Aim of the exercise -
Copy the records below word for word, line by line, without changing anything.

Given records -
# # # #
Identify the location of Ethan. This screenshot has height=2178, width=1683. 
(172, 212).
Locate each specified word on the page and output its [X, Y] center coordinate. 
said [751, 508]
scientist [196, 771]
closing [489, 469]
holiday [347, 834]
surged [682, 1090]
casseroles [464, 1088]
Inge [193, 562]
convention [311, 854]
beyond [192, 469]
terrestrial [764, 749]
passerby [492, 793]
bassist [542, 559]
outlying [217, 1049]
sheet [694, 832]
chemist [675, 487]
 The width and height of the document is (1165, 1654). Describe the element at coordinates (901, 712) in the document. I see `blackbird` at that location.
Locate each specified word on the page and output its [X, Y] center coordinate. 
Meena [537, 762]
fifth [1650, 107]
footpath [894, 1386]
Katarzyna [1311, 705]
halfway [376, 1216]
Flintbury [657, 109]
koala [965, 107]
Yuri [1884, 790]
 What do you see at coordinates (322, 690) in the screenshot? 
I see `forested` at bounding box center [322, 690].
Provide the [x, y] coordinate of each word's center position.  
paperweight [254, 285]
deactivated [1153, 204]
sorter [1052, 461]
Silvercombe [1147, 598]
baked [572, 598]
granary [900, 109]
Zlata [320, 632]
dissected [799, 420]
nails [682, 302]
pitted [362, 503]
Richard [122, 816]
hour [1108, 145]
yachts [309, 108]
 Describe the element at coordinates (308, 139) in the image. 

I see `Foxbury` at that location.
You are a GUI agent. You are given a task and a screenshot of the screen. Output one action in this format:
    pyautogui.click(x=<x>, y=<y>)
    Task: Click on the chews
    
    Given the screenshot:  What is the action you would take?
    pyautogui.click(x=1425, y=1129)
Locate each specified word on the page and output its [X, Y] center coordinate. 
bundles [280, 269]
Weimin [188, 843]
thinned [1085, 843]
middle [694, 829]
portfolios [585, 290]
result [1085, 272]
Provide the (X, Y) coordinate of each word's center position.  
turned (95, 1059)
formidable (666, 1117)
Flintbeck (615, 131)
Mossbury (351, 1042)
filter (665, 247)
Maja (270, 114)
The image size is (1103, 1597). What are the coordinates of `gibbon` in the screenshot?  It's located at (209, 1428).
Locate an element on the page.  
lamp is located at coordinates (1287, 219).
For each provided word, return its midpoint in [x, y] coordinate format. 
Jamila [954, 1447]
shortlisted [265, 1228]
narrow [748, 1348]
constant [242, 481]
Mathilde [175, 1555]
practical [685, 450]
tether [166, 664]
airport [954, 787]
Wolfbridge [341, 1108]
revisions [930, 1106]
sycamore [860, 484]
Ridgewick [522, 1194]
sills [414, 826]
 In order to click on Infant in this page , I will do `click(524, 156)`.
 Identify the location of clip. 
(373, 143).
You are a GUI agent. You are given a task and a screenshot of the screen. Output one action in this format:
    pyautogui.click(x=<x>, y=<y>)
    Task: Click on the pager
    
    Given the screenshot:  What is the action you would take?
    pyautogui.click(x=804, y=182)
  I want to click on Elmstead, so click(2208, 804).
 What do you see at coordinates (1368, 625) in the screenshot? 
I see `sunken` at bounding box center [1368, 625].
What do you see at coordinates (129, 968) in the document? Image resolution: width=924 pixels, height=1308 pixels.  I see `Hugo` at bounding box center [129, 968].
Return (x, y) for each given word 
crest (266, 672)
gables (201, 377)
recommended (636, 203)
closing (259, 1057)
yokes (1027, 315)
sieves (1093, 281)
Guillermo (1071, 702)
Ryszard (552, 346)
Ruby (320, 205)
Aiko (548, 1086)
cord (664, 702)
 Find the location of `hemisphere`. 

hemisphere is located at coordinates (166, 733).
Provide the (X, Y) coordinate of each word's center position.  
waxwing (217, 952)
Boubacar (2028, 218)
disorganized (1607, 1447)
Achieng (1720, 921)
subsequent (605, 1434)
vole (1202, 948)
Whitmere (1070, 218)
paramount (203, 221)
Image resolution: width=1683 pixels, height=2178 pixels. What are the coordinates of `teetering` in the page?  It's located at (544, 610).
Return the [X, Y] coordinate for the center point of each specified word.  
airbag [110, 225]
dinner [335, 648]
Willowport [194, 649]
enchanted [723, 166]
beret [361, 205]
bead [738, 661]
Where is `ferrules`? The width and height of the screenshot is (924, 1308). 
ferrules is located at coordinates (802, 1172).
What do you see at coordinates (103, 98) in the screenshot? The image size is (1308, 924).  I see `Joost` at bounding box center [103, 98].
# # # #
The result -
Identify the location of Ethan. This screenshot has height=2178, width=1683. 
(172, 212).
Locate each specified word on the page and output its [X, Y] center coordinate. 
said [751, 508]
scientist [196, 771]
closing [489, 469]
holiday [347, 834]
surged [682, 1090]
casseroles [464, 1088]
Inge [193, 562]
convention [311, 854]
beyond [192, 469]
terrestrial [764, 749]
passerby [492, 793]
bassist [542, 559]
outlying [217, 1049]
sheet [694, 832]
chemist [675, 487]
 The width and height of the document is (1165, 1654). Describe the element at coordinates (901, 712) in the document. I see `blackbird` at that location.
Locate each specified word on the page and output its [X, Y] center coordinate. 
Meena [537, 762]
fifth [1650, 107]
footpath [894, 1386]
Katarzyna [1311, 705]
halfway [376, 1216]
Flintbury [657, 109]
koala [965, 107]
Yuri [1884, 790]
 What do you see at coordinates (322, 690) in the screenshot? 
I see `forested` at bounding box center [322, 690].
Provide the [x, y] coordinate of each word's center position.  
paperweight [254, 285]
deactivated [1153, 204]
sorter [1052, 461]
Silvercombe [1147, 598]
baked [572, 598]
granary [900, 109]
Zlata [320, 632]
dissected [799, 420]
nails [682, 302]
pitted [362, 503]
Richard [122, 816]
hour [1108, 145]
yachts [309, 108]
 Describe the element at coordinates (308, 139) in the image. 

I see `Foxbury` at that location.
You are a GUI agent. You are given a task and a screenshot of the screen. Output one action in this format:
    pyautogui.click(x=<x>, y=<y>)
    Task: Click on the chews
    
    Given the screenshot:  What is the action you would take?
    pyautogui.click(x=1425, y=1129)
Locate each specified word on the page and output its [X, Y] center coordinate. 
bundles [280, 269]
Weimin [188, 843]
thinned [1085, 843]
middle [694, 829]
portfolios [585, 290]
result [1085, 272]
Provide the (X, Y) coordinate of each word's center position.  
turned (95, 1059)
formidable (666, 1117)
Flintbeck (615, 131)
Mossbury (351, 1042)
filter (665, 247)
Maja (270, 114)
The image size is (1103, 1597). What are the coordinates of `gibbon` in the screenshot?  It's located at (209, 1428).
Locate an element on the page.  
lamp is located at coordinates (1287, 219).
For each provided word, return its midpoint in [x, y] coordinate format. 
Jamila [954, 1447]
shortlisted [265, 1228]
narrow [748, 1348]
constant [242, 481]
Mathilde [175, 1555]
practical [685, 450]
tether [166, 664]
airport [954, 787]
Wolfbridge [341, 1108]
revisions [930, 1106]
sycamore [860, 484]
Ridgewick [522, 1194]
sills [414, 826]
 In order to click on Infant in this page , I will do `click(524, 156)`.
 Identify the location of clip. 
(373, 143).
You are a GUI agent. You are given a task and a screenshot of the screen. Output one action in this format:
    pyautogui.click(x=<x>, y=<y>)
    Task: Click on the pager
    
    Given the screenshot:  What is the action you would take?
    pyautogui.click(x=804, y=182)
  I want to click on Elmstead, so click(2208, 804).
 What do you see at coordinates (1368, 625) in the screenshot? 
I see `sunken` at bounding box center [1368, 625].
What do you see at coordinates (129, 968) in the document? Image resolution: width=924 pixels, height=1308 pixels.  I see `Hugo` at bounding box center [129, 968].
Return (x, y) for each given word 
crest (266, 672)
gables (201, 377)
recommended (636, 203)
closing (259, 1057)
yokes (1027, 315)
sieves (1093, 281)
Guillermo (1071, 702)
Ryszard (552, 346)
Ruby (320, 205)
Aiko (548, 1086)
cord (664, 702)
 Find the location of `hemisphere`. 

hemisphere is located at coordinates (166, 733).
Provide the (X, Y) coordinate of each word's center position.  
waxwing (217, 952)
Boubacar (2028, 218)
disorganized (1607, 1447)
Achieng (1720, 921)
subsequent (605, 1434)
vole (1202, 948)
Whitmere (1070, 218)
paramount (203, 221)
Image resolution: width=1683 pixels, height=2178 pixels. What are the coordinates of `teetering` in the page?  It's located at (544, 610).
Return the [X, Y] coordinate for the center point of each specified word.  
airbag [110, 225]
dinner [335, 648]
Willowport [194, 649]
enchanted [723, 166]
beret [361, 205]
bead [738, 661]
Where is `ferrules`? The width and height of the screenshot is (924, 1308). 
ferrules is located at coordinates (802, 1172).
What do you see at coordinates (103, 98) in the screenshot? The image size is (1308, 924).  I see `Joost` at bounding box center [103, 98].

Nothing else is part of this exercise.